=== Exercise data ===

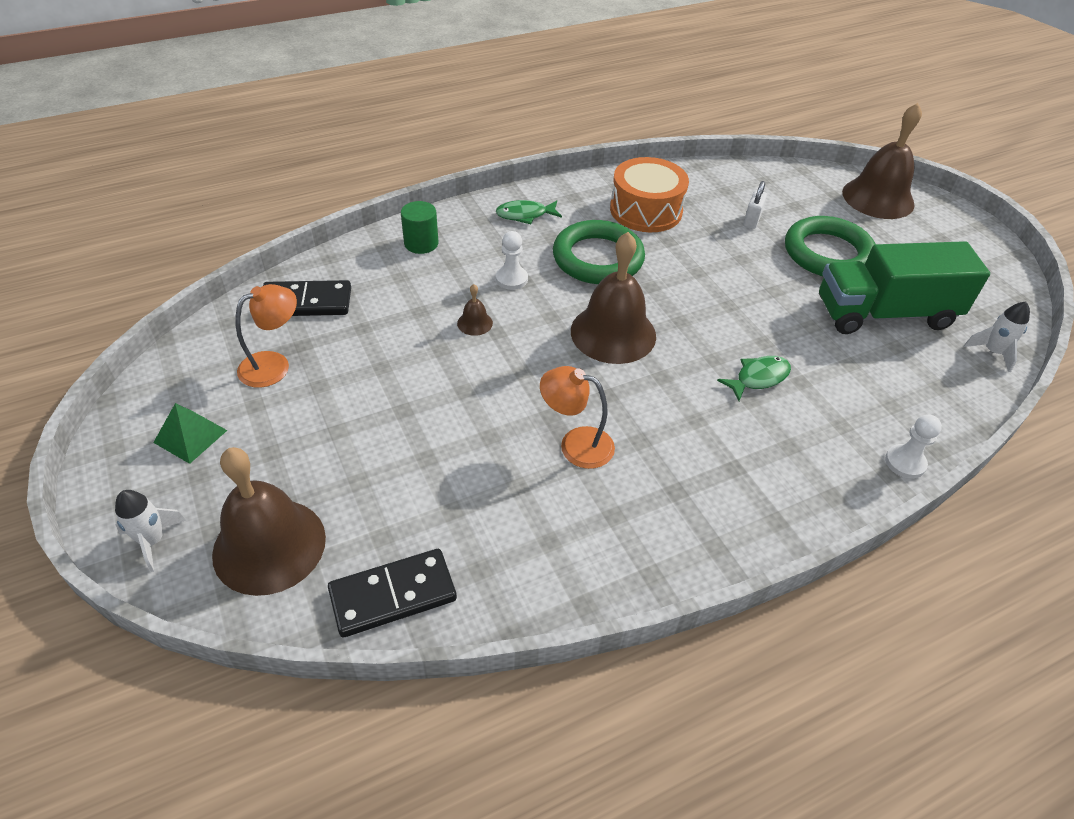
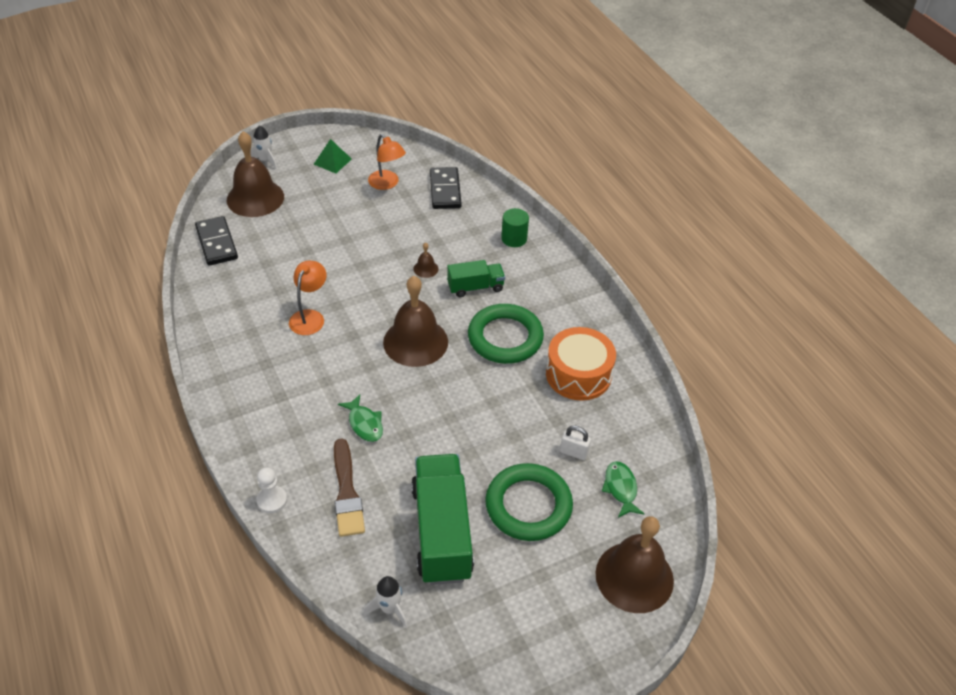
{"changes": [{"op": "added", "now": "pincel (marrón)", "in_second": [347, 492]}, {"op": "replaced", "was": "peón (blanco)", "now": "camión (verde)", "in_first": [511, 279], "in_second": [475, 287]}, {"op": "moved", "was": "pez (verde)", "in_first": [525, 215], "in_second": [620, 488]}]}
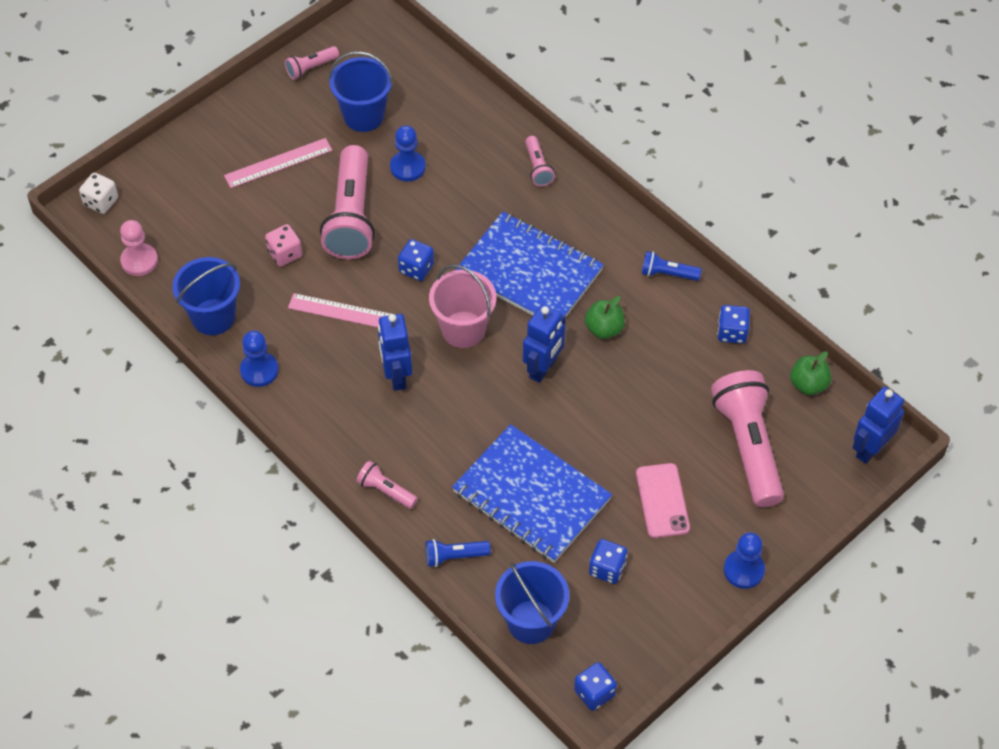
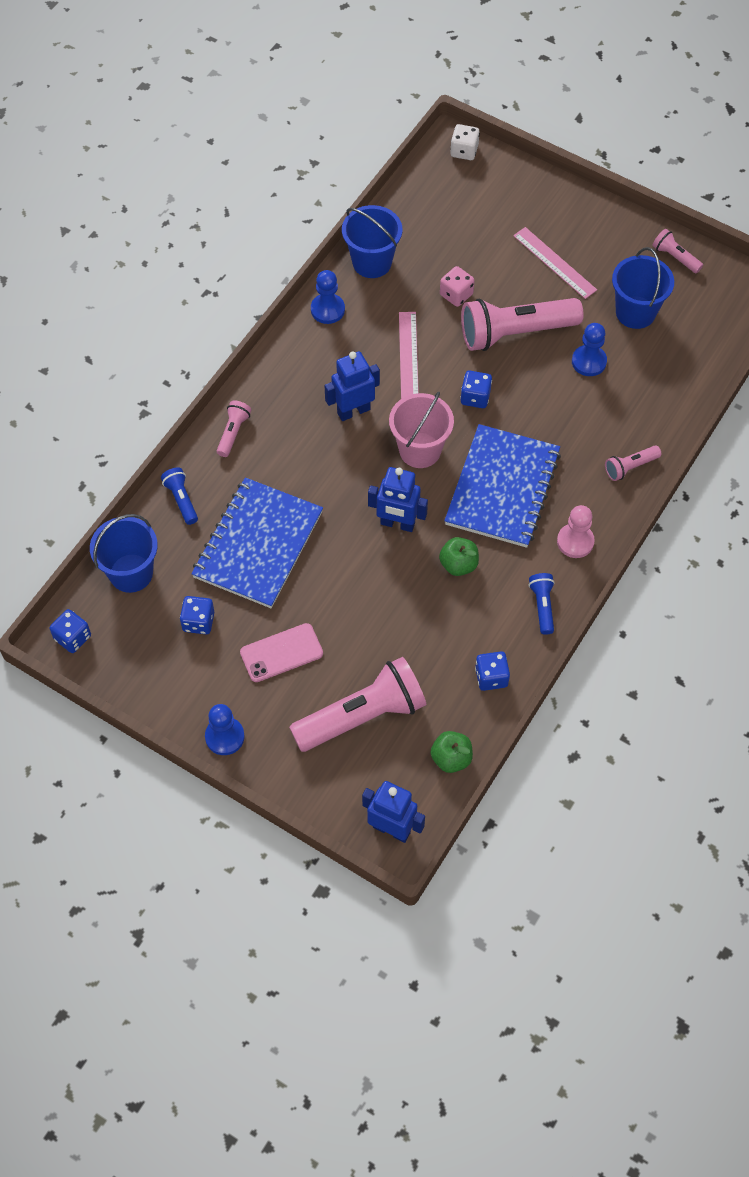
{"changes": [{"op": "moved", "was": "peón (rosa)", "in_first": [139, 261], "in_second": [575, 541]}]}
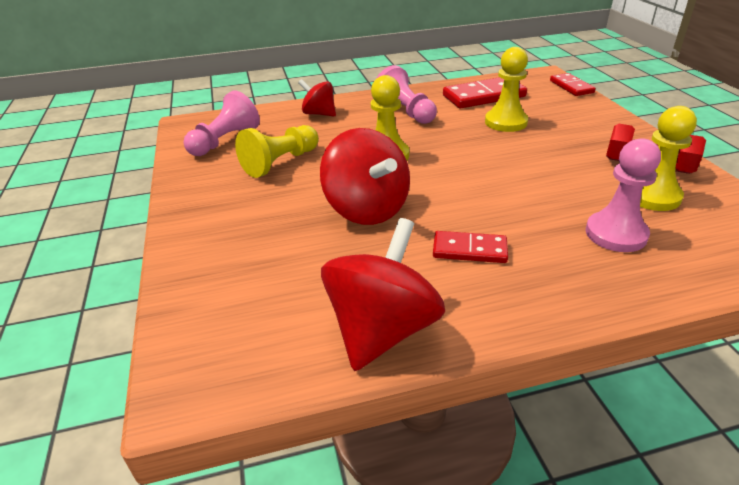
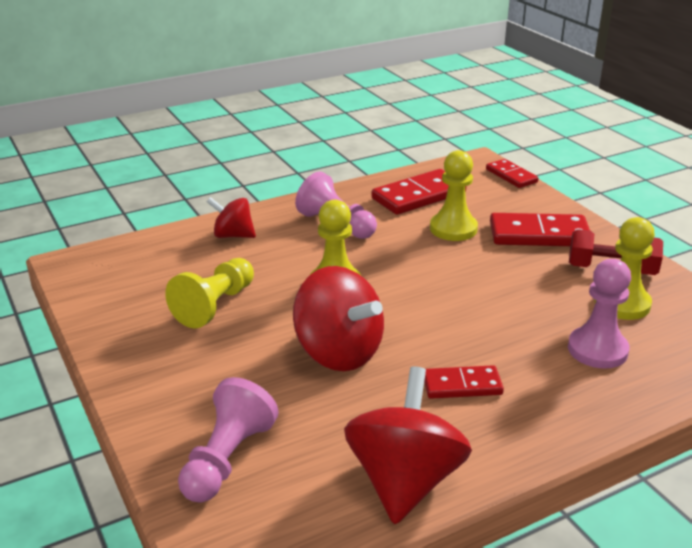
{"changes": [{"op": "moved", "was": "peón (rosa)", "in_first": [225, 141], "in_second": [227, 459]}, {"op": "added", "now": "ficha de dominó (rojo)", "in_second": [539, 234]}]}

===

### Description of the task
Produce a word-for-word version of the material, with no pictures included.

### Task solution
{"changes": [{"op": "added", "now": "pincel (marrón)", "in_second": [347, 492]}, {"op": "replaced", "was": "peón (blanco)", "now": "camión (verde)", "in_first": [511, 279], "in_second": [475, 287]}, {"op": "moved", "was": "pez (verde)", "in_first": [525, 215], "in_second": [620, 488]}]}
{"changes": [{"op": "moved", "was": "peón (rosa)", "in_first": [139, 261], "in_second": [575, 541]}]}
{"changes": [{"op": "moved", "was": "peón (rosa)", "in_first": [225, 141], "in_second": [227, 459]}, {"op": "added", "now": "ficha de dominó (rojo)", "in_second": [539, 234]}]}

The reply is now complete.